(DIRECTIONS FOR THIS TASK): All lines in the material with the string "none" should be listed.

(DATA FOR REVIEW):

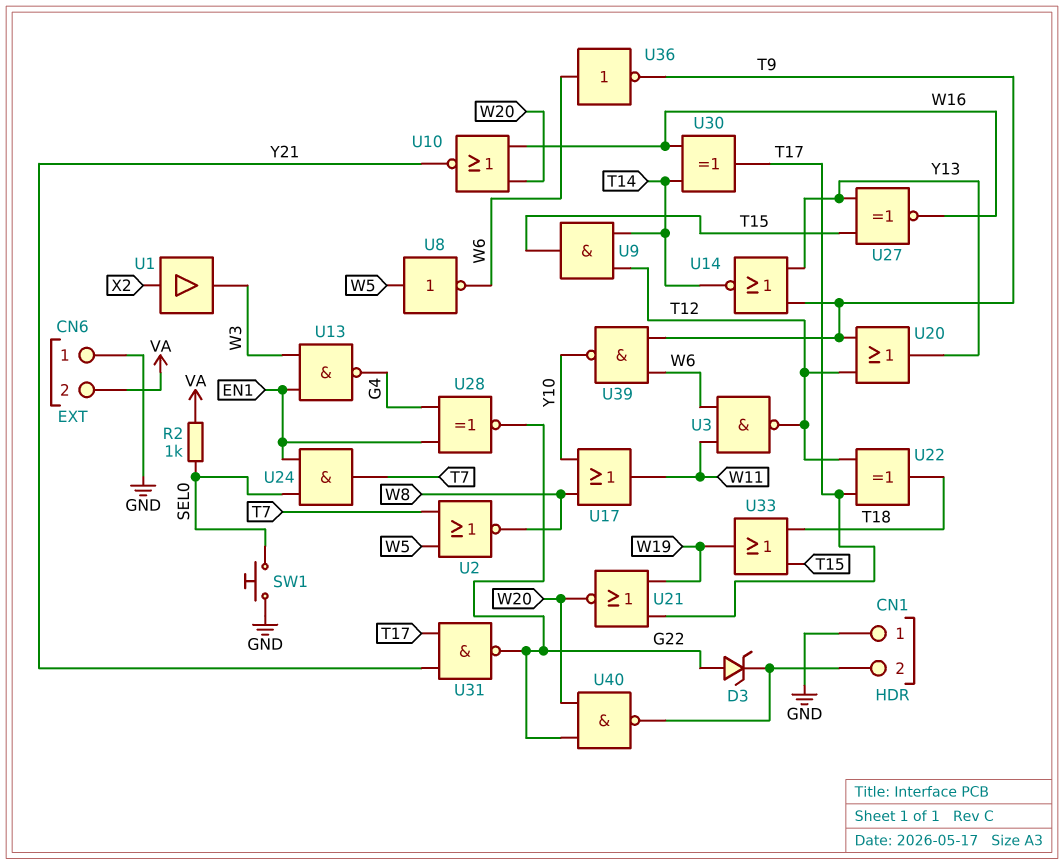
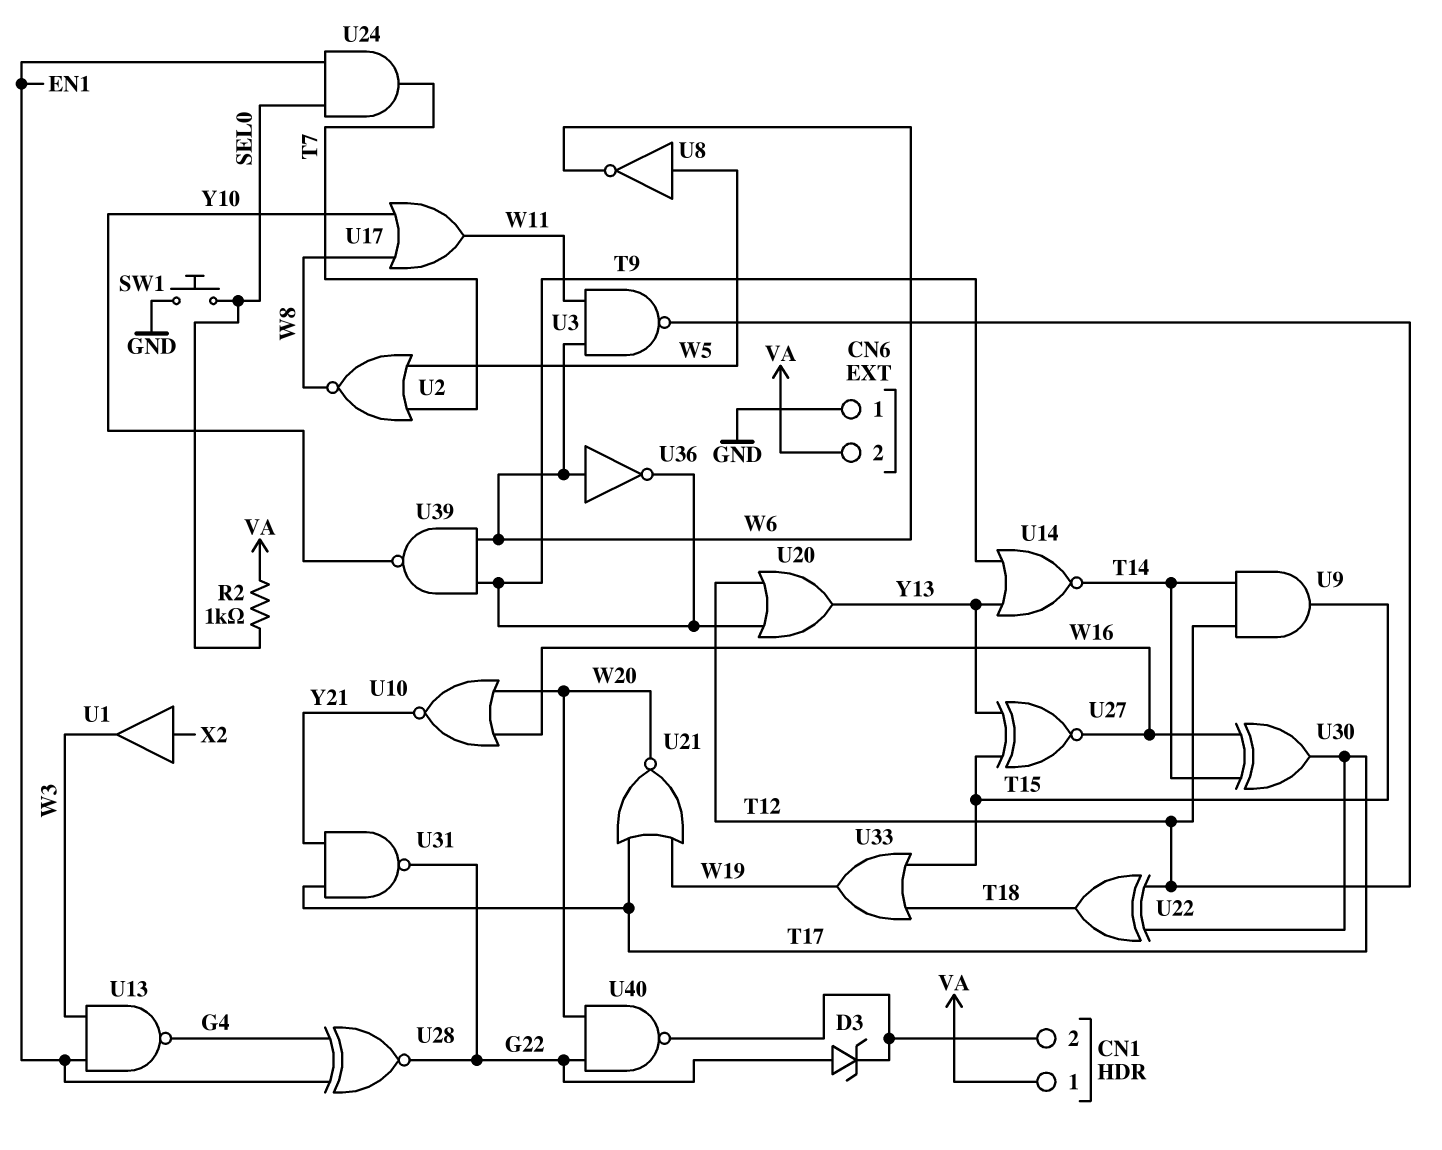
CN1 pin 1: GND -> VA

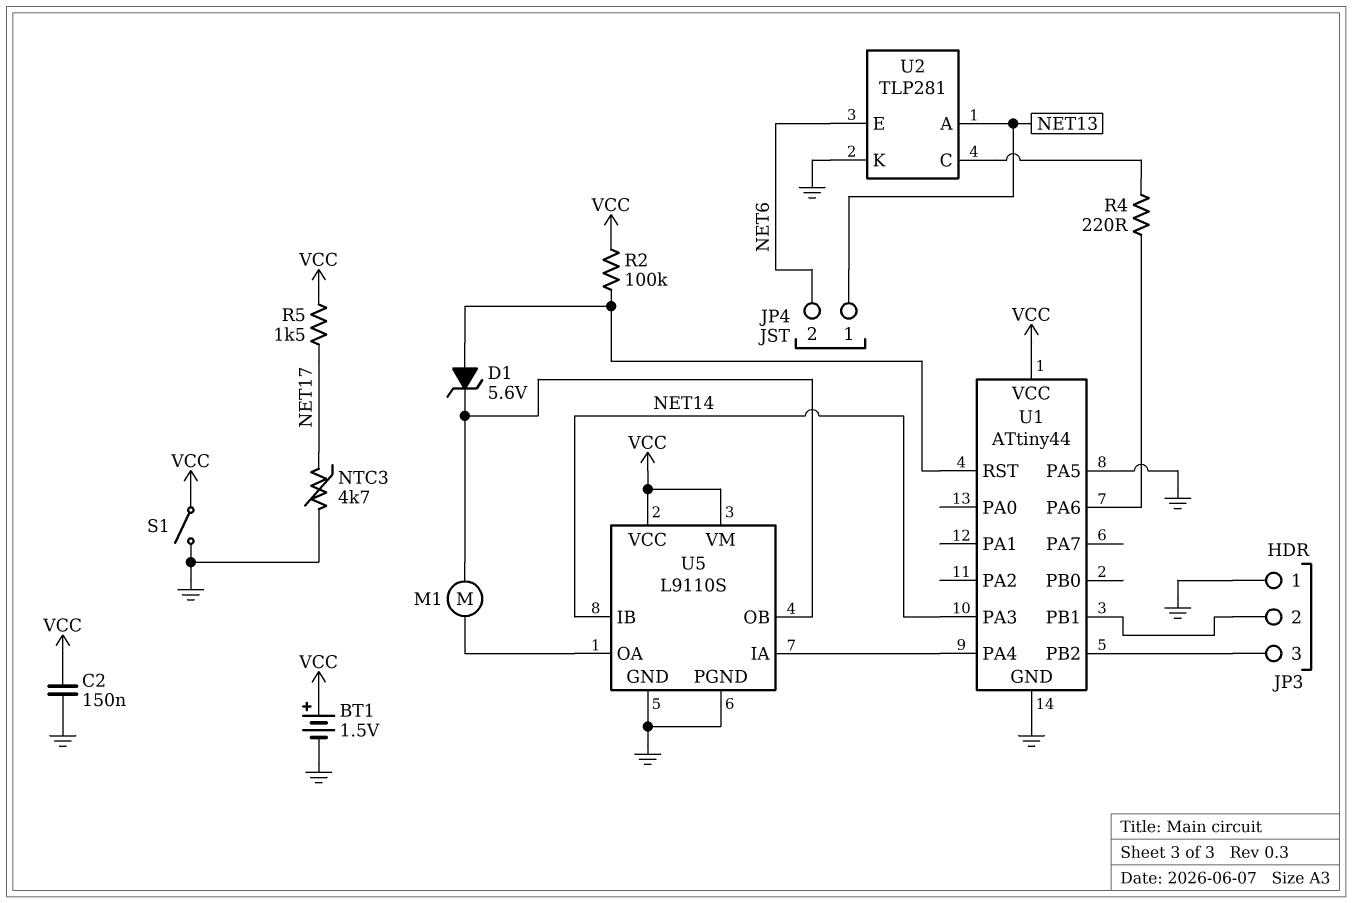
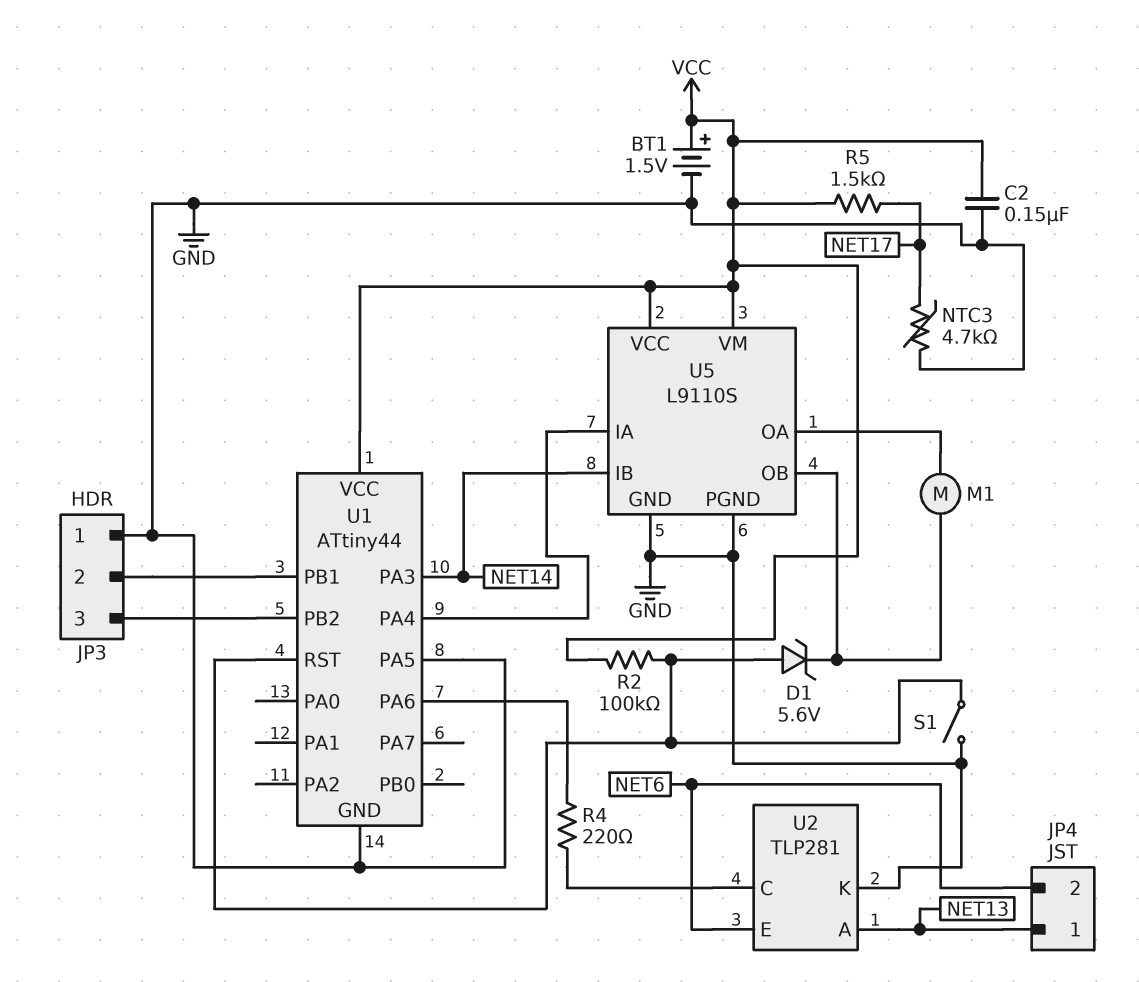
S1: switch (GND, VCC) -> switch (GND, U1/RST)

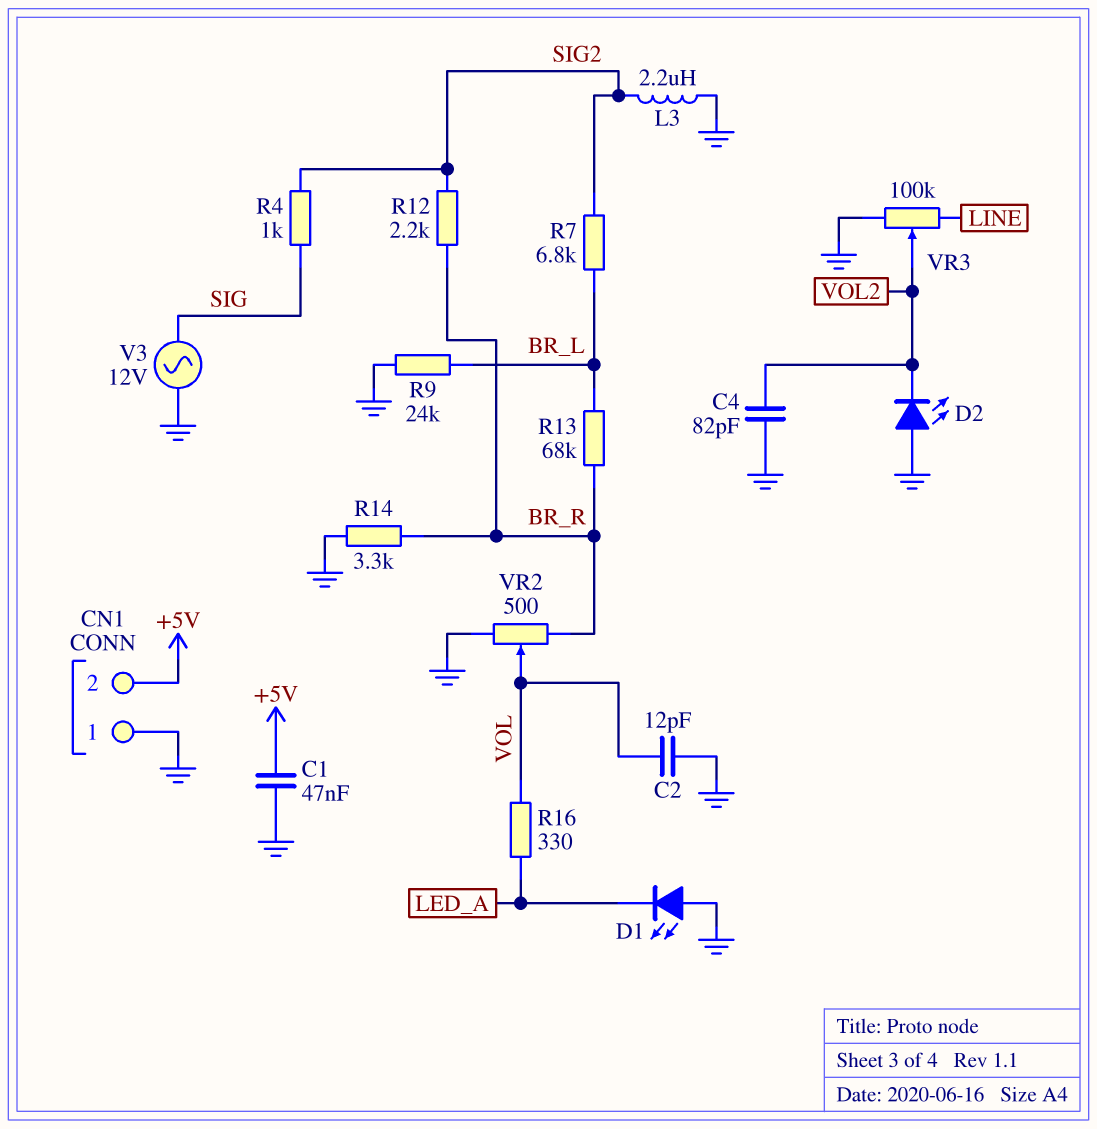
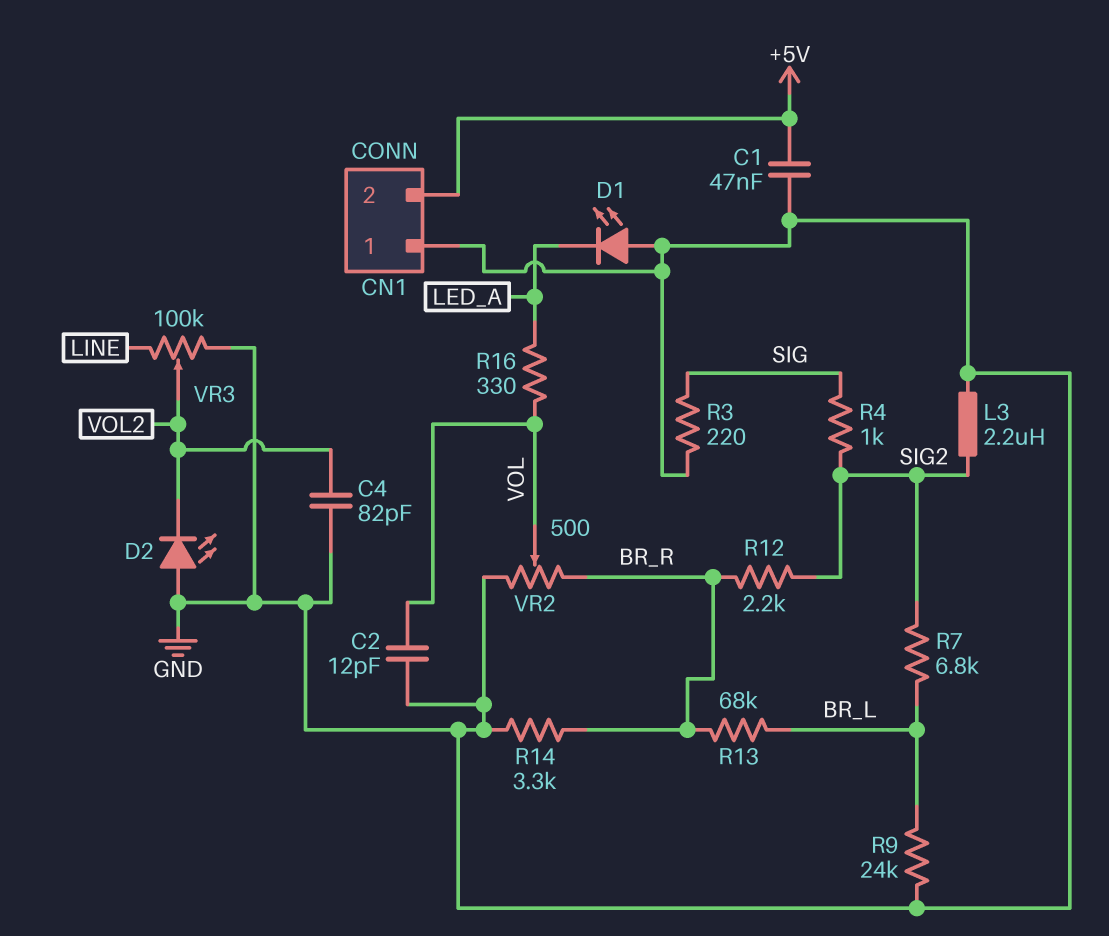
R3: none -> 220 (GND, SIG)
V3: AC 12V (GND, SIG) -> none

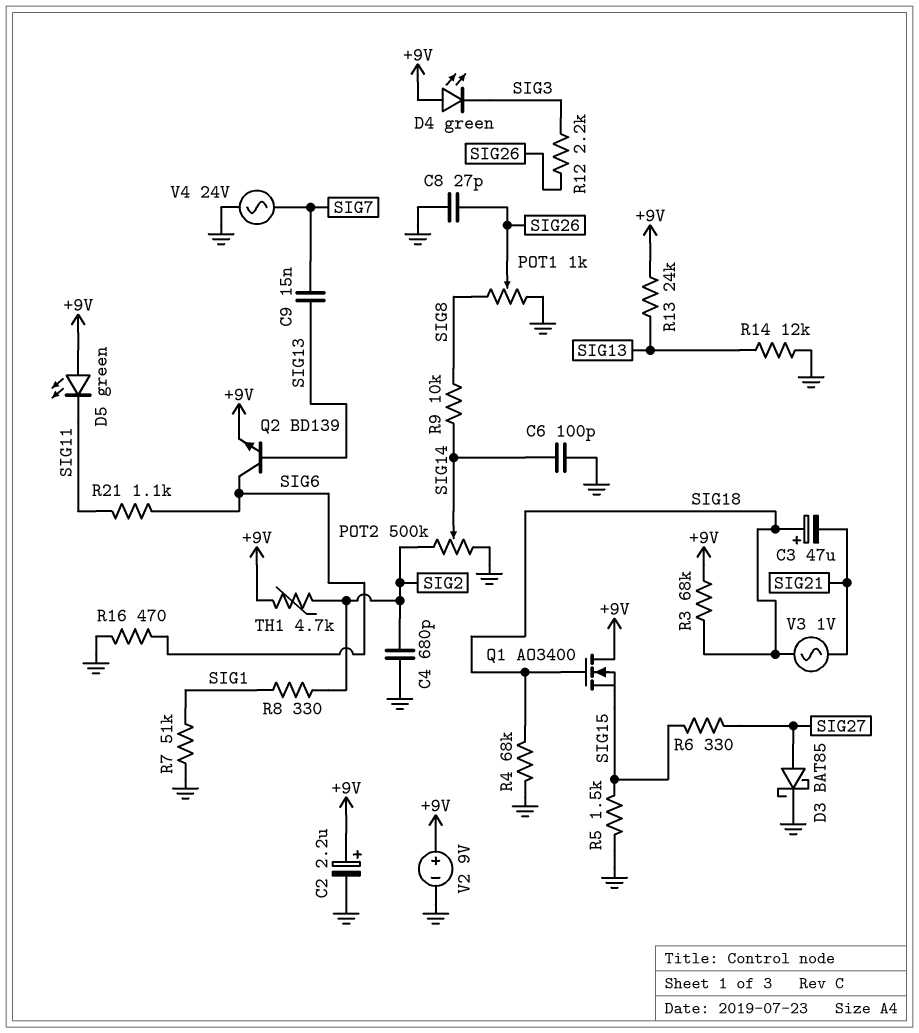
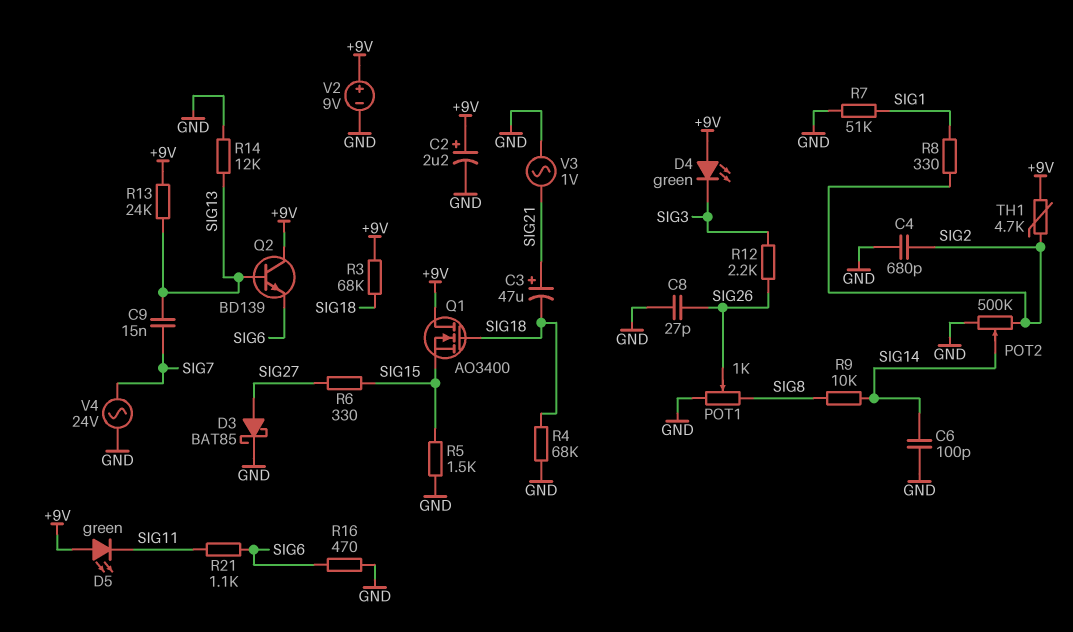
C3: 47uF (plus SIG18, minus SIG21) -> 47uF (plus SIG21, minus SIG18)
Q2: NPN BD139 (B SIG13, C SIG6, E +9V) -> NPN BD139 (B SIG13, C +9V, E SIG6)
V3: AC 1V (SIG18, SIG21) -> AC 1V (GND, SIG21)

(TASK OUTPUT):
R3: none -> 220 (GND, SIG)
V3: AC 12V (GND, SIG) -> none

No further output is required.